**WHAT THE TASK REQUIRES:**
Convert the lines of the entries below into a JSON list of strings, one string per line with blank lines left out. Begin at the line that has "Point (651,540)" and stop after the line that has "I want to click on black".

++++++++++++++++++++

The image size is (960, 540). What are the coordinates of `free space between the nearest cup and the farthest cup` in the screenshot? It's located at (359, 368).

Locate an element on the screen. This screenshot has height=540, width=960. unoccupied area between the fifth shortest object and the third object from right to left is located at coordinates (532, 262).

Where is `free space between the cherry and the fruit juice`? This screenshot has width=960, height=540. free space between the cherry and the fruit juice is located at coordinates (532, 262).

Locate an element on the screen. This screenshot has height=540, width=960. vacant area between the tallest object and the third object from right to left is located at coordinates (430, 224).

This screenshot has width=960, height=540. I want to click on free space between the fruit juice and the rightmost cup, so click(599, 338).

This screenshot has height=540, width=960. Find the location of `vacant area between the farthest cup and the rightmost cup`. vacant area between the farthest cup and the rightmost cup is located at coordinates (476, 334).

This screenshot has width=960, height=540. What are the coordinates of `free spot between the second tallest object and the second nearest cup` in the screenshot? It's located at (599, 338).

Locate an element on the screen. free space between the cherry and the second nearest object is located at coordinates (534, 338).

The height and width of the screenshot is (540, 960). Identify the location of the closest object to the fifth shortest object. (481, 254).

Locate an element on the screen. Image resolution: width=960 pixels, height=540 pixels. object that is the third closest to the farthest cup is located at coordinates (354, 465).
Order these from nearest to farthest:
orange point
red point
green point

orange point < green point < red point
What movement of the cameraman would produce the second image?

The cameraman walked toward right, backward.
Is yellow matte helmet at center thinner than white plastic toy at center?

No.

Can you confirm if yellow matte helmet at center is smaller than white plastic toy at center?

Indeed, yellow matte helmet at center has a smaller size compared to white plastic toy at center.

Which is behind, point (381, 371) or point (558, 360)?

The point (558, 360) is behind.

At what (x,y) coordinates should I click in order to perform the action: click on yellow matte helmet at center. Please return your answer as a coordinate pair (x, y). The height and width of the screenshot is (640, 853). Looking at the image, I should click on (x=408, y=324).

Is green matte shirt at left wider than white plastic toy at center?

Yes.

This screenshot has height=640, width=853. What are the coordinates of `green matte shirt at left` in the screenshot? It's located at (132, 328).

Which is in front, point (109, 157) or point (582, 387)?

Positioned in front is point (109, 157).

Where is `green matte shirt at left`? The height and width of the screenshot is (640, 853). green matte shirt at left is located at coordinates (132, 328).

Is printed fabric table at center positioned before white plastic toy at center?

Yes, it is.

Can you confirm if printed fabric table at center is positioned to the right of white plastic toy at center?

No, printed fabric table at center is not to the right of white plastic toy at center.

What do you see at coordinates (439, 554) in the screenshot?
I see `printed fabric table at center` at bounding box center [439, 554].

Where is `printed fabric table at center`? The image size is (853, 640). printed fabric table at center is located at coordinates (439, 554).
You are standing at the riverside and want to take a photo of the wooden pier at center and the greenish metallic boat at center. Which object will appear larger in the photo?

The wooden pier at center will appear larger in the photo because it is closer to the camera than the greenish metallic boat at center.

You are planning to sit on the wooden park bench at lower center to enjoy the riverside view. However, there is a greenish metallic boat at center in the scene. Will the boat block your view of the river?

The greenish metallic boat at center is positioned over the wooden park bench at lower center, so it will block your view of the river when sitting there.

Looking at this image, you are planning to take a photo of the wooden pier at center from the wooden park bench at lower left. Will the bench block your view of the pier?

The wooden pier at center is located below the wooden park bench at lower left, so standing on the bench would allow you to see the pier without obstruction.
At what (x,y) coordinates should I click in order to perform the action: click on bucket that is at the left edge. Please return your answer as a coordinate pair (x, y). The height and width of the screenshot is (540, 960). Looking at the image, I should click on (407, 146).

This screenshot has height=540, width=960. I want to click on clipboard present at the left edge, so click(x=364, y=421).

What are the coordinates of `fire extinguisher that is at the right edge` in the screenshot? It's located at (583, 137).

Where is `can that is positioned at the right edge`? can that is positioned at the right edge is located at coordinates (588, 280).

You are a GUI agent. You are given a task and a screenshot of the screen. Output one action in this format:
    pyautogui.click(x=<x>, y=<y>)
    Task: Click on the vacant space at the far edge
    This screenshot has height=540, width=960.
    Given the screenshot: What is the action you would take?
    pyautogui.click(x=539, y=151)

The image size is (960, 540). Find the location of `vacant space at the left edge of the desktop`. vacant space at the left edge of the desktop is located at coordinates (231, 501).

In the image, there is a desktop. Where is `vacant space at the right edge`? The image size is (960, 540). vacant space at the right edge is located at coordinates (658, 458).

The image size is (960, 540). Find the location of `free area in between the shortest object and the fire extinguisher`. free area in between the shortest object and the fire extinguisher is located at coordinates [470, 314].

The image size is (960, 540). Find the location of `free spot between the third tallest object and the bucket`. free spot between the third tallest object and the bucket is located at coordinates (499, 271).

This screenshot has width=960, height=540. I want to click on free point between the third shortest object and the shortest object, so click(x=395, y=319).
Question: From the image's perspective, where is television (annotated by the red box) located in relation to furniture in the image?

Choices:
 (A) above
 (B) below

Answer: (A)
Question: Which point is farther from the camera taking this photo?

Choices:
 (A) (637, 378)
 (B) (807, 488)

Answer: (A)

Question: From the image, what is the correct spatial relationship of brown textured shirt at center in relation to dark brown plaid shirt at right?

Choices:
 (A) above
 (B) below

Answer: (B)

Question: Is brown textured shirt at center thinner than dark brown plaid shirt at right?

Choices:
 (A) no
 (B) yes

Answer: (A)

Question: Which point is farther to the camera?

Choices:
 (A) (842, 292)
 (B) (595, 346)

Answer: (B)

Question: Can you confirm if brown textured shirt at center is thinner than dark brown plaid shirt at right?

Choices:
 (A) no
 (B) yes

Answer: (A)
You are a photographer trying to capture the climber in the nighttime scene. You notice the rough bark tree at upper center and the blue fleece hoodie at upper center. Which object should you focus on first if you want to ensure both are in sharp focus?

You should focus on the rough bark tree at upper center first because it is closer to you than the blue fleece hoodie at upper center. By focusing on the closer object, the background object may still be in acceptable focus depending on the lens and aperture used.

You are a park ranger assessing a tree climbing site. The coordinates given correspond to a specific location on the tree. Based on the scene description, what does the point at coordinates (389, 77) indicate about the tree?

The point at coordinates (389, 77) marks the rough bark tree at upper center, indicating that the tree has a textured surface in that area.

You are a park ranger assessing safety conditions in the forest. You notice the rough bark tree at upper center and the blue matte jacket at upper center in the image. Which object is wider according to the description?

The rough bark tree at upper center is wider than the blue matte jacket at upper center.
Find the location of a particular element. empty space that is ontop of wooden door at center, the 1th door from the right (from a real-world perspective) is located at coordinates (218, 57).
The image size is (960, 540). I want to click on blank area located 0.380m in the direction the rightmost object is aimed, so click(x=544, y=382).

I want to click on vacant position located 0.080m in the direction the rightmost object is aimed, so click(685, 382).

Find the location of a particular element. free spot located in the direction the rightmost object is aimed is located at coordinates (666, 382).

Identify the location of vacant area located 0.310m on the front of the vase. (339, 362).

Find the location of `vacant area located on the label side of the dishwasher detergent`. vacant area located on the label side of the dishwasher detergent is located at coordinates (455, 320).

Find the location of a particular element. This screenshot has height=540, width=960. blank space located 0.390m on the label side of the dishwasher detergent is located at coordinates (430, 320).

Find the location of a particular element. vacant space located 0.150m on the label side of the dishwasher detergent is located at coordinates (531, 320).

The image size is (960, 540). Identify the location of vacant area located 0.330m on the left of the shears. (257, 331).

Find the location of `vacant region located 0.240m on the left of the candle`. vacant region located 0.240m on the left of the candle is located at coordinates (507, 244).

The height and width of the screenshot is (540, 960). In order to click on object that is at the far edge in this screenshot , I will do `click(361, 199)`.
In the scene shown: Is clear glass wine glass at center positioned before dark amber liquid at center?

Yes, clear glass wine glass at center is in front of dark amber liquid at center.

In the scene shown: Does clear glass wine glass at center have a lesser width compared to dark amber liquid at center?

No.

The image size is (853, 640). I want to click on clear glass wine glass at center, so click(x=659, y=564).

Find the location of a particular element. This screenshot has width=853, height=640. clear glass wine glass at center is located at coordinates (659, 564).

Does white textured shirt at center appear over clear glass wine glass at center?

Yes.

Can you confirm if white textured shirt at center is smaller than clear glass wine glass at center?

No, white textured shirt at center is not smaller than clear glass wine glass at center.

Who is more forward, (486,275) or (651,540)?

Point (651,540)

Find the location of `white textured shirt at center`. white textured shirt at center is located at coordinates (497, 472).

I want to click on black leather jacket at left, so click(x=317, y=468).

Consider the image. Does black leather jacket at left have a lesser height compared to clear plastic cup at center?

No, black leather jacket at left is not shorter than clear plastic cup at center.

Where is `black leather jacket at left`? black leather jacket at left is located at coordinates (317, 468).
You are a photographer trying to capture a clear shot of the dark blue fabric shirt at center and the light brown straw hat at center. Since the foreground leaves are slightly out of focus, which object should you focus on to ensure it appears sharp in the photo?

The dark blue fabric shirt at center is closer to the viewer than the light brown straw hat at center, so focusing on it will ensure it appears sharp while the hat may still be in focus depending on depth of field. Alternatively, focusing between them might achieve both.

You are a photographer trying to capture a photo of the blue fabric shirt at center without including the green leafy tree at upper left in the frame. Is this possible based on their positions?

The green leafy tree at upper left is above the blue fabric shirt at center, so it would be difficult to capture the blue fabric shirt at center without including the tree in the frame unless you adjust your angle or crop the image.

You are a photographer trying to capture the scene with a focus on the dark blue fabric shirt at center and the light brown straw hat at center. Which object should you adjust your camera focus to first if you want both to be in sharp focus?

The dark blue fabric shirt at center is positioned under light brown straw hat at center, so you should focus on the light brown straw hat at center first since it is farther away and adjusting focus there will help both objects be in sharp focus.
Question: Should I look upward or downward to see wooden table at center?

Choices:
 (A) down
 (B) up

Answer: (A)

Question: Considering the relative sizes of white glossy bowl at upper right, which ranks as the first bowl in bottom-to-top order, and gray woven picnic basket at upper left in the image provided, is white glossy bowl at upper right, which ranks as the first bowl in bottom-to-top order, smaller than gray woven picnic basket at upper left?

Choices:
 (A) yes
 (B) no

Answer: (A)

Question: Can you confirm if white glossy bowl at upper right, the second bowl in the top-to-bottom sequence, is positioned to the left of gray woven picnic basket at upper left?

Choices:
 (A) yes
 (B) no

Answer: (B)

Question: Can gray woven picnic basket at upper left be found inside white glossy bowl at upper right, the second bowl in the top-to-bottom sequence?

++++++++++++++++++++

**RESPONSE BELOW:**
[
  "Point (651,540)",
  "Find the location of `white textured shirt at center`. white textured shirt at center is located at coordinates (497, 472).",
  "I want to click on black leather jacket at left, so click(x=317, y=468)."
]